| Reto |
Extrae, por favor, cada una de las líneas siguientes que contenga la cadena "place" y cópiala, distinguiendo entre mayúsculas y minúsculas.

| Datos brutos |

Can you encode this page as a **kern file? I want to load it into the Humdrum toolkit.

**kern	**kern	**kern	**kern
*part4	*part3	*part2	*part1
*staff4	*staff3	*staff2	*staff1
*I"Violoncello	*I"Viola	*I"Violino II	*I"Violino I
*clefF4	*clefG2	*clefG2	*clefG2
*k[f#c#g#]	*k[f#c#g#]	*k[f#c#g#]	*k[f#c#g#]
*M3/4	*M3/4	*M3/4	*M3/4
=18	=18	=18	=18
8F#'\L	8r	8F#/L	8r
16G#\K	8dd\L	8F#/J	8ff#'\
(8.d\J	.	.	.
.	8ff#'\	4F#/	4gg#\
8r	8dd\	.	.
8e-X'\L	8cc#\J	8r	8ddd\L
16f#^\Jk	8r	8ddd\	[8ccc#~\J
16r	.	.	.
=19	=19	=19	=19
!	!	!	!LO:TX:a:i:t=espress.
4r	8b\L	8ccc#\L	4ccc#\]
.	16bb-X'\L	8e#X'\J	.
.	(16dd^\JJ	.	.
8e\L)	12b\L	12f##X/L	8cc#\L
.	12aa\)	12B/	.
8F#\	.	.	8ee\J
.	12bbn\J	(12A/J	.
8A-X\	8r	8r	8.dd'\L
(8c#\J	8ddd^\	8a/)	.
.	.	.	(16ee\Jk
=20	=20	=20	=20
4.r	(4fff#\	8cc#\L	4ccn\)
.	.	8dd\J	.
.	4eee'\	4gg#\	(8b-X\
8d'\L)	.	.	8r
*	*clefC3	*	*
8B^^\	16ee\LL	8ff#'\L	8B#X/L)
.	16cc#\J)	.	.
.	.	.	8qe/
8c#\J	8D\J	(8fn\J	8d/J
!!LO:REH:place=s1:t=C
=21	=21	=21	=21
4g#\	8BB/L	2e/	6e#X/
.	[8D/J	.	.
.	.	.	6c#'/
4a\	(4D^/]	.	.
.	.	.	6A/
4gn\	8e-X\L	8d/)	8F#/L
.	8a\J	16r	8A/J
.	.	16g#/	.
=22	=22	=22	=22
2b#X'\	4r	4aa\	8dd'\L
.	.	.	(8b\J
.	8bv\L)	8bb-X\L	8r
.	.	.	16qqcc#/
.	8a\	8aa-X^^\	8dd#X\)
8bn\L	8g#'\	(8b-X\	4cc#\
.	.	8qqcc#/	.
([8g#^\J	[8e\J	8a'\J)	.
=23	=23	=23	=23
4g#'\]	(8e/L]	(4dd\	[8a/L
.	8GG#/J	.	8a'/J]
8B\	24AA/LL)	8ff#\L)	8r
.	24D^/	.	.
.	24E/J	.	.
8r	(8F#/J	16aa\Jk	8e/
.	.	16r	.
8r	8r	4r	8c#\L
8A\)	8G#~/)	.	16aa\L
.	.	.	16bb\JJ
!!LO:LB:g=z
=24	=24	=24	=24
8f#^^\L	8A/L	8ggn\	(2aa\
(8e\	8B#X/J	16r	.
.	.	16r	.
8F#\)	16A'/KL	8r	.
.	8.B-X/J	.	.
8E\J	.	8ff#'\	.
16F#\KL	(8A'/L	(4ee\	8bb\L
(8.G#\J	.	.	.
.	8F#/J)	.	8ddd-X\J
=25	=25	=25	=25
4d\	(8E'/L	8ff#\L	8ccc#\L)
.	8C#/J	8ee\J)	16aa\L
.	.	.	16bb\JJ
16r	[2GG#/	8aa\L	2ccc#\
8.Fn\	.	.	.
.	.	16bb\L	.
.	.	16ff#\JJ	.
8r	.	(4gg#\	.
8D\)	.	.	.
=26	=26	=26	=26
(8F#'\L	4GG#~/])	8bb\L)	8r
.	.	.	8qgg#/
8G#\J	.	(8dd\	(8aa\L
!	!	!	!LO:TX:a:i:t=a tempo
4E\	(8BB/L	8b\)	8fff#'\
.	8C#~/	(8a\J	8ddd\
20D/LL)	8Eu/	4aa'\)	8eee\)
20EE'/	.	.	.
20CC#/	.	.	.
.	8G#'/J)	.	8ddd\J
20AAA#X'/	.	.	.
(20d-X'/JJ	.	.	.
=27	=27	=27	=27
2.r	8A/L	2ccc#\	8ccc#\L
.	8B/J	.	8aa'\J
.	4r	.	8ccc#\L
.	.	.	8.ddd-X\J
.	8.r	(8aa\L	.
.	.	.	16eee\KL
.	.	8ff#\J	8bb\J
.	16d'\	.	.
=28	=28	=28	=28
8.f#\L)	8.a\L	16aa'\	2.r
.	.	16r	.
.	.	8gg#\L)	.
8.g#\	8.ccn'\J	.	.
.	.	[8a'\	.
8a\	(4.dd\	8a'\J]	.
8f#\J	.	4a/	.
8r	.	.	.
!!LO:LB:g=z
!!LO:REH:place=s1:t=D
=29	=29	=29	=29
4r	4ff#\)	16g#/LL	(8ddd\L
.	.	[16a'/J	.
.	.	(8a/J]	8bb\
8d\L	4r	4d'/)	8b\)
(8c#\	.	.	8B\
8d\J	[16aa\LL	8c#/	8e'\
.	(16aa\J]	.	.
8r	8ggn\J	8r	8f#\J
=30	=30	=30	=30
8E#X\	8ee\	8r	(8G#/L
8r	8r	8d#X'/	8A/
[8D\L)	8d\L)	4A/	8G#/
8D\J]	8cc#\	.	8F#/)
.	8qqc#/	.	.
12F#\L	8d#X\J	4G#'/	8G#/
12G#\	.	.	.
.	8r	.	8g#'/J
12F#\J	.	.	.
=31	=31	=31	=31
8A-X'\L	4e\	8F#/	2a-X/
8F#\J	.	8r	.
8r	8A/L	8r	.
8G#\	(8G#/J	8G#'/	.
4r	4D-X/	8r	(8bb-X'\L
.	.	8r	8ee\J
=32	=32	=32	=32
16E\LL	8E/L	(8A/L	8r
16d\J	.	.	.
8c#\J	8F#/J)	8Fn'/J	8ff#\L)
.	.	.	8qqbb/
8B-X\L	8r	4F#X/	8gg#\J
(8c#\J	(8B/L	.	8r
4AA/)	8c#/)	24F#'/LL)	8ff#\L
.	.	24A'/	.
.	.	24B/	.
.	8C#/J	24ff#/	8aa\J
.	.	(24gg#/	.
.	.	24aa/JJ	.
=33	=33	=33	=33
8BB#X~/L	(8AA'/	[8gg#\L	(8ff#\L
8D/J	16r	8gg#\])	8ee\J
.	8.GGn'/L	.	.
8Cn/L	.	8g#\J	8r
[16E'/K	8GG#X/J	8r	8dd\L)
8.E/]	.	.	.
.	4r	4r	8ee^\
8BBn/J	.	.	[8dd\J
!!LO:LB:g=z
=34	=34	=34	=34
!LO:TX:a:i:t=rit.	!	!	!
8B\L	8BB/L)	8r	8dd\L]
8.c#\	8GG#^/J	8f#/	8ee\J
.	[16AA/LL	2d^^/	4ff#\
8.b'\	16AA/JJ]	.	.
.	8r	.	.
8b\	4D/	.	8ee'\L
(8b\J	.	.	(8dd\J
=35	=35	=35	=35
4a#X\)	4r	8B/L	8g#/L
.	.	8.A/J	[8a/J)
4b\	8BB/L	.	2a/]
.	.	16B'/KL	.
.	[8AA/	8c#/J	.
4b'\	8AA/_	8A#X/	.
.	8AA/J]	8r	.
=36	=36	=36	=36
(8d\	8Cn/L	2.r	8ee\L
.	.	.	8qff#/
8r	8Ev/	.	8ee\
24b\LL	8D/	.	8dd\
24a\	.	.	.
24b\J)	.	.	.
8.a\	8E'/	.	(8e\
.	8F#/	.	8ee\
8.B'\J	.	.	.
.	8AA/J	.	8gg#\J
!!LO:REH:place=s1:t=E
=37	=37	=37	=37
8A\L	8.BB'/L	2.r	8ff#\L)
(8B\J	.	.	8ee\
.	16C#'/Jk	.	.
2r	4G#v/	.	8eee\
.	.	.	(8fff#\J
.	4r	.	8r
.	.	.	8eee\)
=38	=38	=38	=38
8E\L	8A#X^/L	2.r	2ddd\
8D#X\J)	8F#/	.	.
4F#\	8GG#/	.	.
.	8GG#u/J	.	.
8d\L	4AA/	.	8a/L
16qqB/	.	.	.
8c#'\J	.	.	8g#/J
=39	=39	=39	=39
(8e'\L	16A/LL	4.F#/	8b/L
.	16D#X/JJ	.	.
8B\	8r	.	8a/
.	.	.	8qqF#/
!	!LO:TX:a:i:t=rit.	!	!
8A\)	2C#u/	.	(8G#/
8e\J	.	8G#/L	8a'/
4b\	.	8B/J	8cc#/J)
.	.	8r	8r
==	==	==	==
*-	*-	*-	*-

| Solución detallada |
!!LO:REH:place=s1:t=C
!!LO:REH:place=s1:t=D
!!LO:REH:place=s1:t=E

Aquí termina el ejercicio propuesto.